[[ Records open ]]

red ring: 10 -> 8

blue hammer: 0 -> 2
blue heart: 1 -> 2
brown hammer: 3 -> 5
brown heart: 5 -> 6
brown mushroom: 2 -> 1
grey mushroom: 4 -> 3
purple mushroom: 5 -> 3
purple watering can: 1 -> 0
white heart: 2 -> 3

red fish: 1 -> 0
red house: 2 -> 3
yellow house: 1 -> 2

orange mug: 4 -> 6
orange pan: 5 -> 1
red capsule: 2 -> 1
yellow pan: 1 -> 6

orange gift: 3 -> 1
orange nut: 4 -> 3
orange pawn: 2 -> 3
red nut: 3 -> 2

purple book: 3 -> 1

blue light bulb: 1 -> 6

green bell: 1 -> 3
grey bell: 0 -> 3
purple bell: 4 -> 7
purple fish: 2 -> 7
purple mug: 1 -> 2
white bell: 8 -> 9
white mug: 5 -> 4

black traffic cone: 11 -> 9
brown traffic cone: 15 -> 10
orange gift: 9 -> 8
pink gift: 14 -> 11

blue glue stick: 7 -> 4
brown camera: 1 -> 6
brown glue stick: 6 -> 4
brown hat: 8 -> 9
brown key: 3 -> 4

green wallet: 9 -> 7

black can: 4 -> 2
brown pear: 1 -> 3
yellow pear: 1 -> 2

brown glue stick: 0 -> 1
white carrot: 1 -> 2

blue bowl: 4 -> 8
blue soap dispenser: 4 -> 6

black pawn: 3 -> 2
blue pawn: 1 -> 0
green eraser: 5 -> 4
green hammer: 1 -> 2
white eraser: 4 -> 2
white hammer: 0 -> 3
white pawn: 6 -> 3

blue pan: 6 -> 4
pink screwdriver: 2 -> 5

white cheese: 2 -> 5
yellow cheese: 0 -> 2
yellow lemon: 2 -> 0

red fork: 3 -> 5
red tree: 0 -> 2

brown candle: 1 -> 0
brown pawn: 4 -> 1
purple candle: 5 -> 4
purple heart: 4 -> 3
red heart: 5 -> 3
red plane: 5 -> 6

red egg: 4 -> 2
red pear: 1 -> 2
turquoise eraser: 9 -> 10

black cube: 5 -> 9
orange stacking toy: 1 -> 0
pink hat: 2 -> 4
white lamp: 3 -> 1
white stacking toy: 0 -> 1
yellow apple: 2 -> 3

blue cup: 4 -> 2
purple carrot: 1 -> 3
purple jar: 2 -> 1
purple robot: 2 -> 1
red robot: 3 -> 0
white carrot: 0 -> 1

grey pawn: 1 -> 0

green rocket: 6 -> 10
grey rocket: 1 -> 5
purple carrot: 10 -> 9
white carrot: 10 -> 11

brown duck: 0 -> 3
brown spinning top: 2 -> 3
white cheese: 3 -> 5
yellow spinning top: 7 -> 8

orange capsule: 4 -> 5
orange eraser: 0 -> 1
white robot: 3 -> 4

[[ Records closed ]]

**Work to complete**:
Return an exact copy of the listing above, complete in every line.

**Answer**:
red ring: 10 -> 8

blue hammer: 0 -> 2
blue heart: 1 -> 2
brown hammer: 3 -> 5
brown heart: 5 -> 6
brown mushroom: 2 -> 1
grey mushroom: 4 -> 3
purple mushroom: 5 -> 3
purple watering can: 1 -> 0
white heart: 2 -> 3

red fish: 1 -> 0
red house: 2 -> 3
yellow house: 1 -> 2

orange mug: 4 -> 6
orange pan: 5 -> 1
red capsule: 2 -> 1
yellow pan: 1 -> 6

orange gift: 3 -> 1
orange nut: 4 -> 3
orange pawn: 2 -> 3
red nut: 3 -> 2

purple book: 3 -> 1

blue light bulb: 1 -> 6

green bell: 1 -> 3
grey bell: 0 -> 3
purple bell: 4 -> 7
purple fish: 2 -> 7
purple mug: 1 -> 2
white bell: 8 -> 9
white mug: 5 -> 4

black traffic cone: 11 -> 9
brown traffic cone: 15 -> 10
orange gift: 9 -> 8
pink gift: 14 -> 11

blue glue stick: 7 -> 4
brown camera: 1 -> 6
brown glue stick: 6 -> 4
brown hat: 8 -> 9
brown key: 3 -> 4

green wallet: 9 -> 7

black can: 4 -> 2
brown pear: 1 -> 3
yellow pear: 1 -> 2

brown glue stick: 0 -> 1
white carrot: 1 -> 2

blue bowl: 4 -> 8
blue soap dispenser: 4 -> 6

black pawn: 3 -> 2
blue pawn: 1 -> 0
green eraser: 5 -> 4
green hammer: 1 -> 2
white eraser: 4 -> 2
white hammer: 0 -> 3
white pawn: 6 -> 3

blue pan: 6 -> 4
pink screwdriver: 2 -> 5

white cheese: 2 -> 5
yellow cheese: 0 -> 2
yellow lemon: 2 -> 0

red fork: 3 -> 5
red tree: 0 -> 2

brown candle: 1 -> 0
brown pawn: 4 -> 1
purple candle: 5 -> 4
purple heart: 4 -> 3
red heart: 5 -> 3
red plane: 5 -> 6

red egg: 4 -> 2
red pear: 1 -> 2
turquoise eraser: 9 -> 10

black cube: 5 -> 9
orange stacking toy: 1 -> 0
pink hat: 2 -> 4
white lamp: 3 -> 1
white stacking toy: 0 -> 1
yellow apple: 2 -> 3

blue cup: 4 -> 2
purple carrot: 1 -> 3
purple jar: 2 -> 1
purple robot: 2 -> 1
red robot: 3 -> 0
white carrot: 0 -> 1

grey pawn: 1 -> 0

green rocket: 6 -> 10
grey rocket: 1 -> 5
purple carrot: 10 -> 9
white carrot: 10 -> 11

brown duck: 0 -> 3
brown spinning top: 2 -> 3
white cheese: 3 -> 5
yellow spinning top: 7 -> 8

orange capsule: 4 -> 5
orange eraser: 0 -> 1
white robot: 3 -> 4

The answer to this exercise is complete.